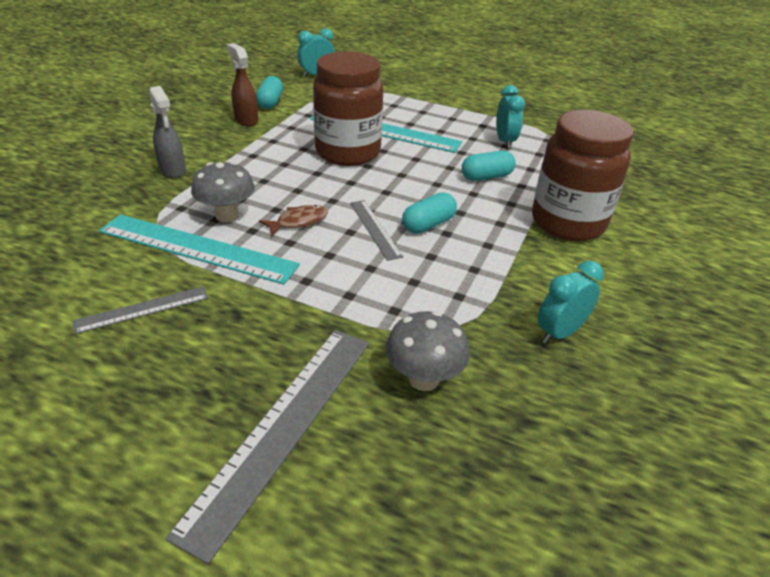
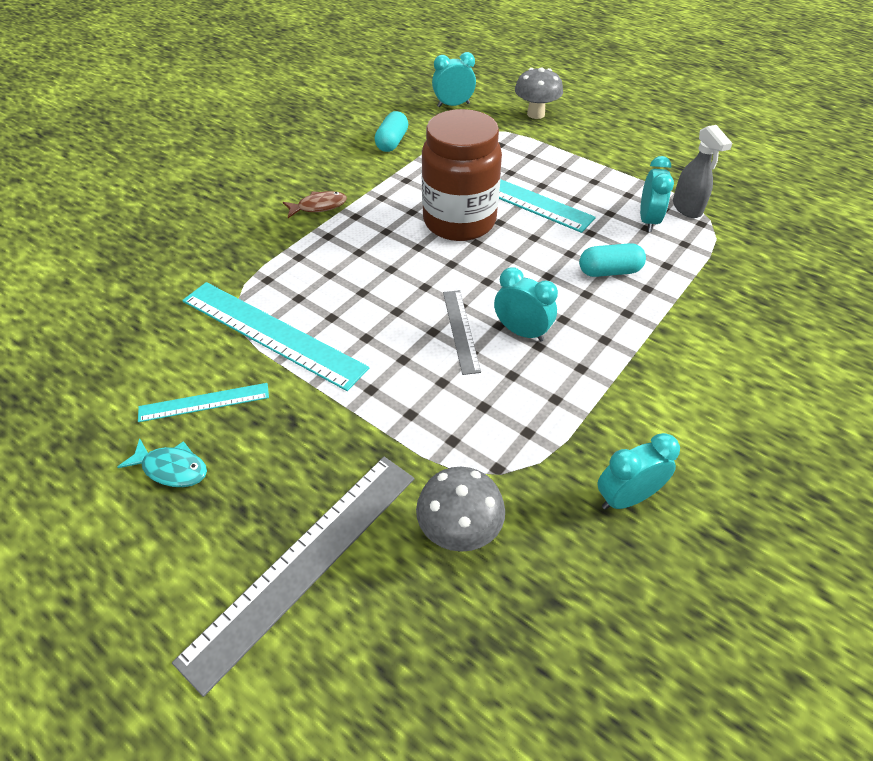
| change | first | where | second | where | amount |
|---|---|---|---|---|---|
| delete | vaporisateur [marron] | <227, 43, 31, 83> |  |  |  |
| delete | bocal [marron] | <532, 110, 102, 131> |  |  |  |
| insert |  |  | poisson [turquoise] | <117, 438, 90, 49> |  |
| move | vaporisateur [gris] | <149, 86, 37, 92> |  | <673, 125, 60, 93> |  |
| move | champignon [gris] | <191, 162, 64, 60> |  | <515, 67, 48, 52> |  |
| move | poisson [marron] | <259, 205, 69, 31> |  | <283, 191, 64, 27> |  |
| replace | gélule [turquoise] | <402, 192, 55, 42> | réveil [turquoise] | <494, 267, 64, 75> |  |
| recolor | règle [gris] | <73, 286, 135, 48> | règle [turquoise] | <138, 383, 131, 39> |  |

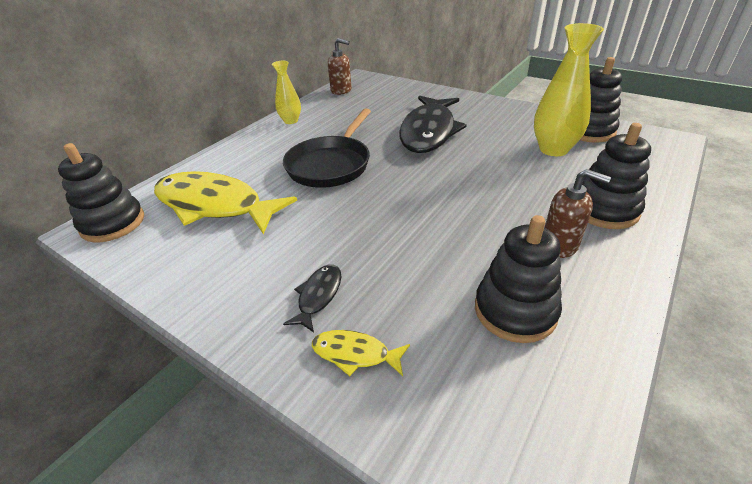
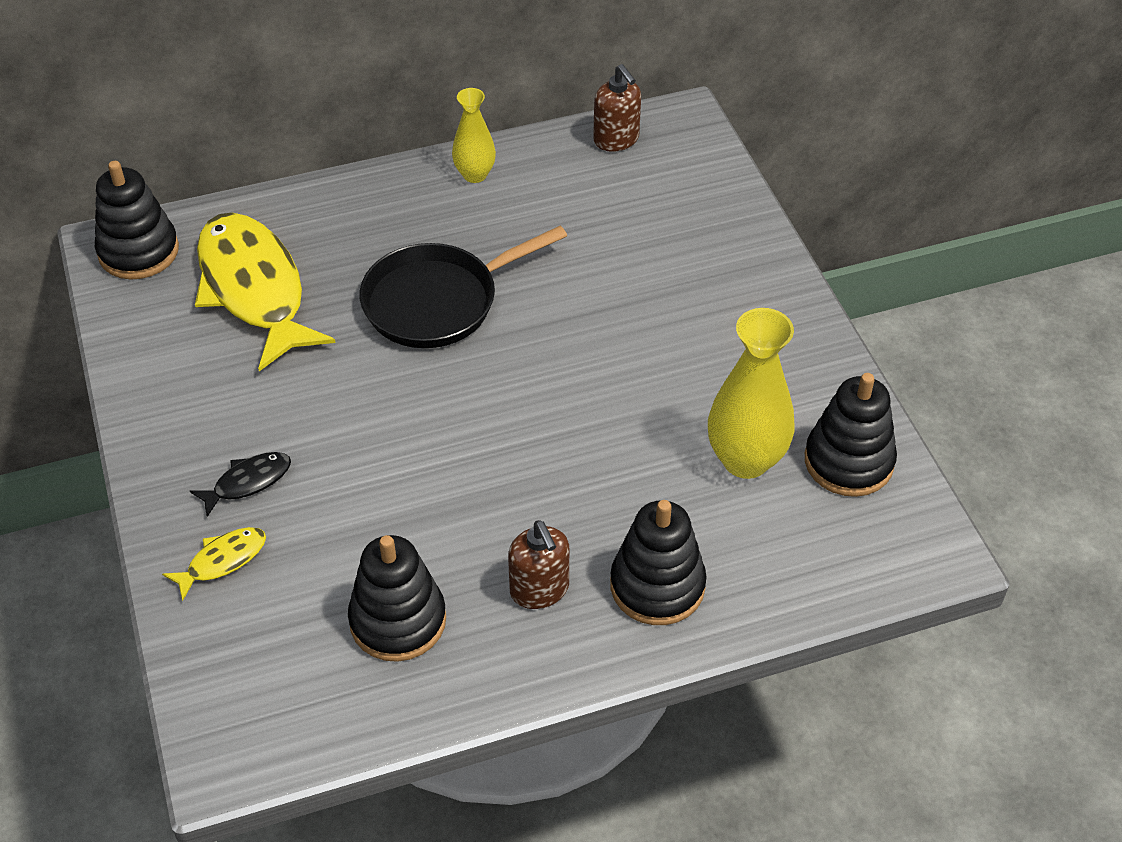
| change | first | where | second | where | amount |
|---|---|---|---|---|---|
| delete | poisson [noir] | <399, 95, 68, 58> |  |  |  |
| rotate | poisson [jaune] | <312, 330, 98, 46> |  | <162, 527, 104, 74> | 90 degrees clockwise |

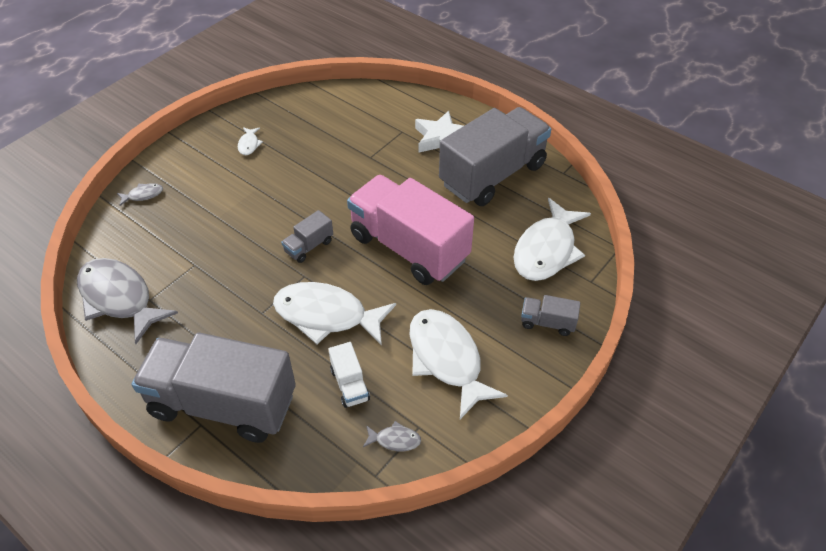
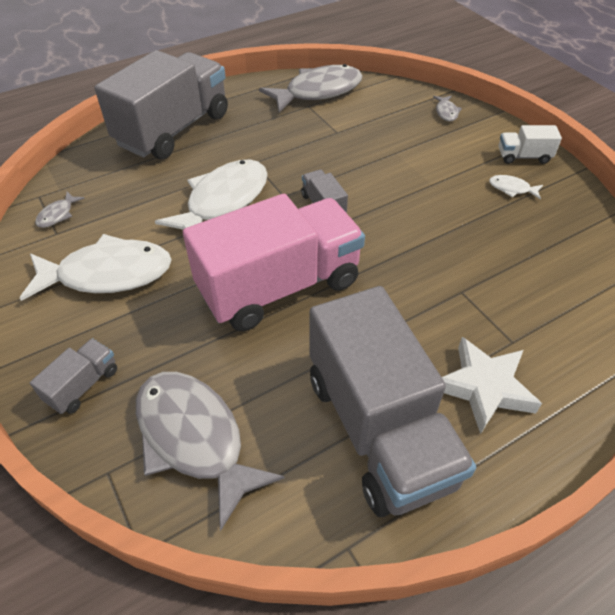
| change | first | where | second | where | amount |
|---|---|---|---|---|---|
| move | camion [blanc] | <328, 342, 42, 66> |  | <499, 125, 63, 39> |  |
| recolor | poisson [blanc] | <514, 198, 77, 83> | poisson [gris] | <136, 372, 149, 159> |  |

________________________

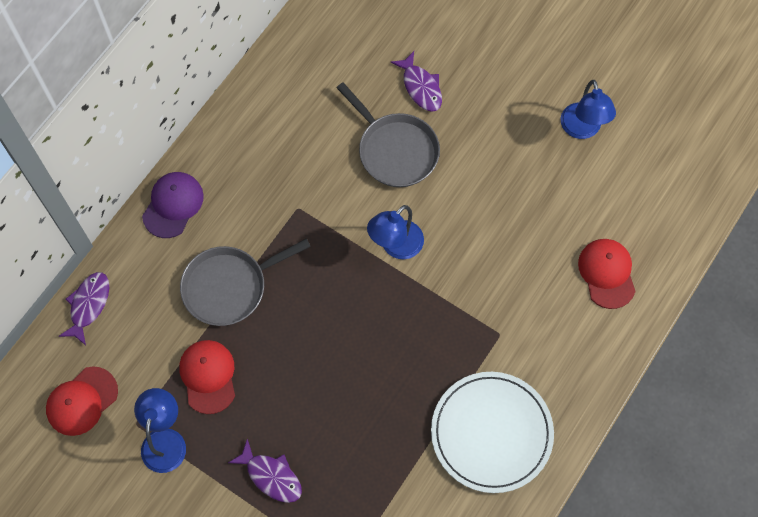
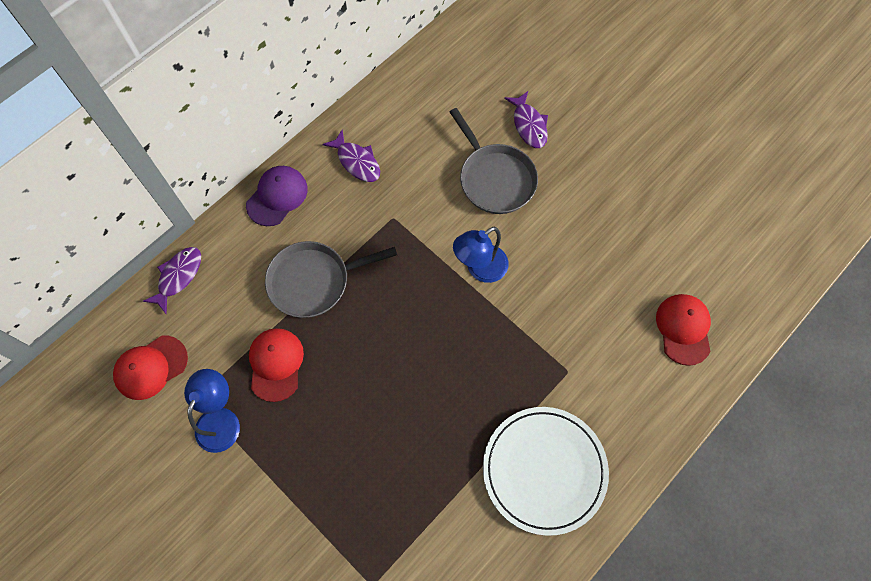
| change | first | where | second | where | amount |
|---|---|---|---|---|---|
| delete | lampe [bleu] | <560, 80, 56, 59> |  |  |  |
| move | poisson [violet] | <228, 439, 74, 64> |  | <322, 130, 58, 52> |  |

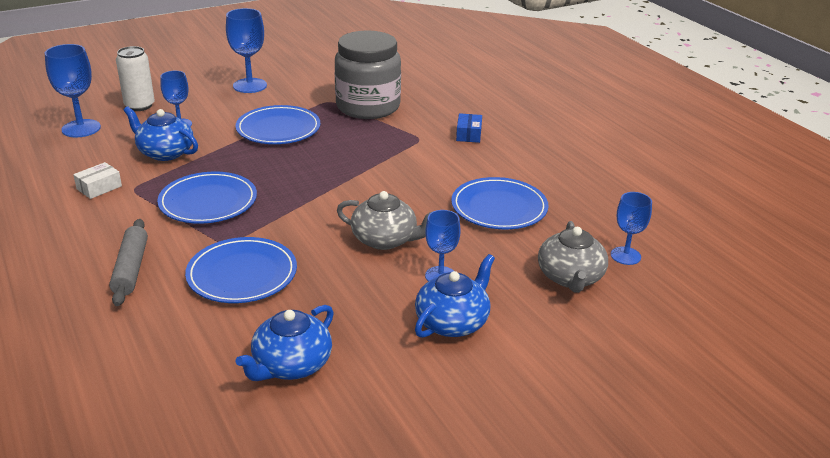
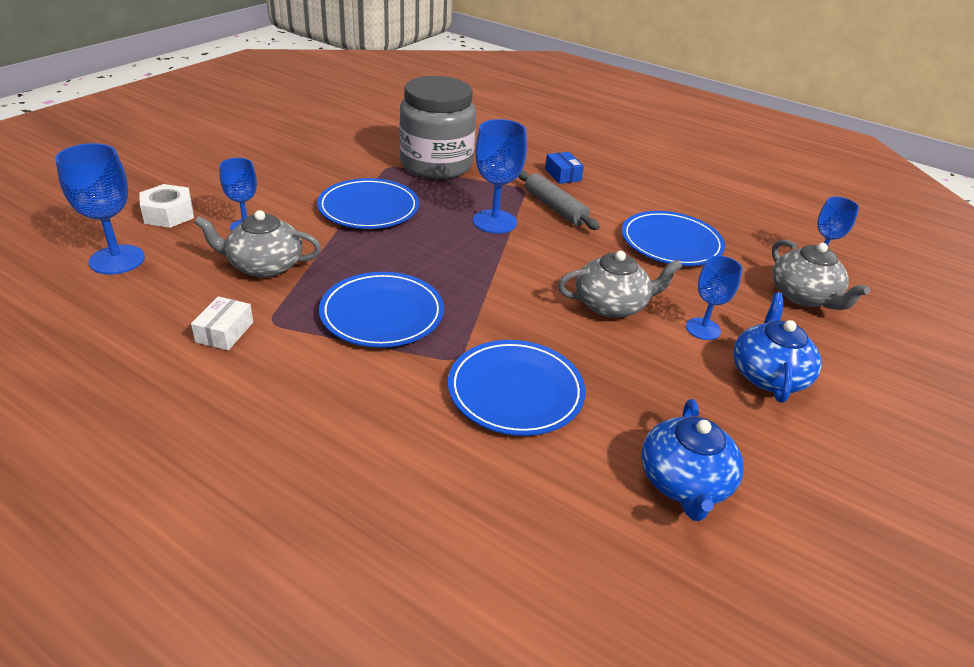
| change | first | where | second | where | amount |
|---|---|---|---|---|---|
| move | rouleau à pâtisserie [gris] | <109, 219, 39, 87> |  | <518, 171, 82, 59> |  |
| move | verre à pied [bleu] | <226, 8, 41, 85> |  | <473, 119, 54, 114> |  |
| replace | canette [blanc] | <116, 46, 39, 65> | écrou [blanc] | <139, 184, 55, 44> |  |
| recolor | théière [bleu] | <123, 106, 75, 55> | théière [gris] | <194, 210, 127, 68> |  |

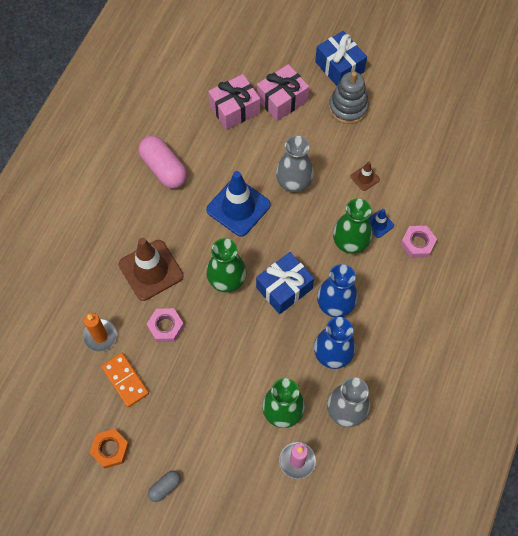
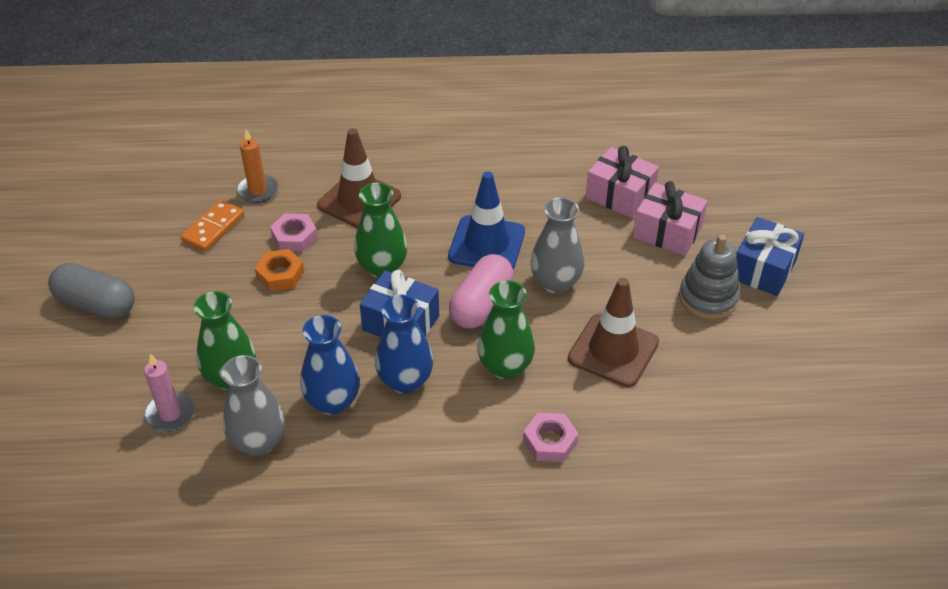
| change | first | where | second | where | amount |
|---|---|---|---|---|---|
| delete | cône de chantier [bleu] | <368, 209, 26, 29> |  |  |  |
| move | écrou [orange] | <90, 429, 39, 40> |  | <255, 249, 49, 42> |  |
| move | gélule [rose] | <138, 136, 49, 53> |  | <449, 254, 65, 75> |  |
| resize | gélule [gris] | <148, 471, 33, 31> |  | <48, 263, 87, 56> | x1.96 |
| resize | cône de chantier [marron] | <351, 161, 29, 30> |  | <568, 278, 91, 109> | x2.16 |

________________________

# [Goal of the exercise]
Out of the listing above, reproduce exactly the lines from the one with "move | champignon" up to and including the one with "replace | gélule".

# [Response area]
| move | champignon [gris] | <191, 162, 64, 60> |  | <515, 67, 48, 52> |  |
| move | poisson [marron] | <259, 205, 69, 31> |  | <283, 191, 64, 27> |  |
| replace | gélule [turquoise] | <402, 192, 55, 42> | réveil [turquoise] | <494, 267, 64, 75> |  |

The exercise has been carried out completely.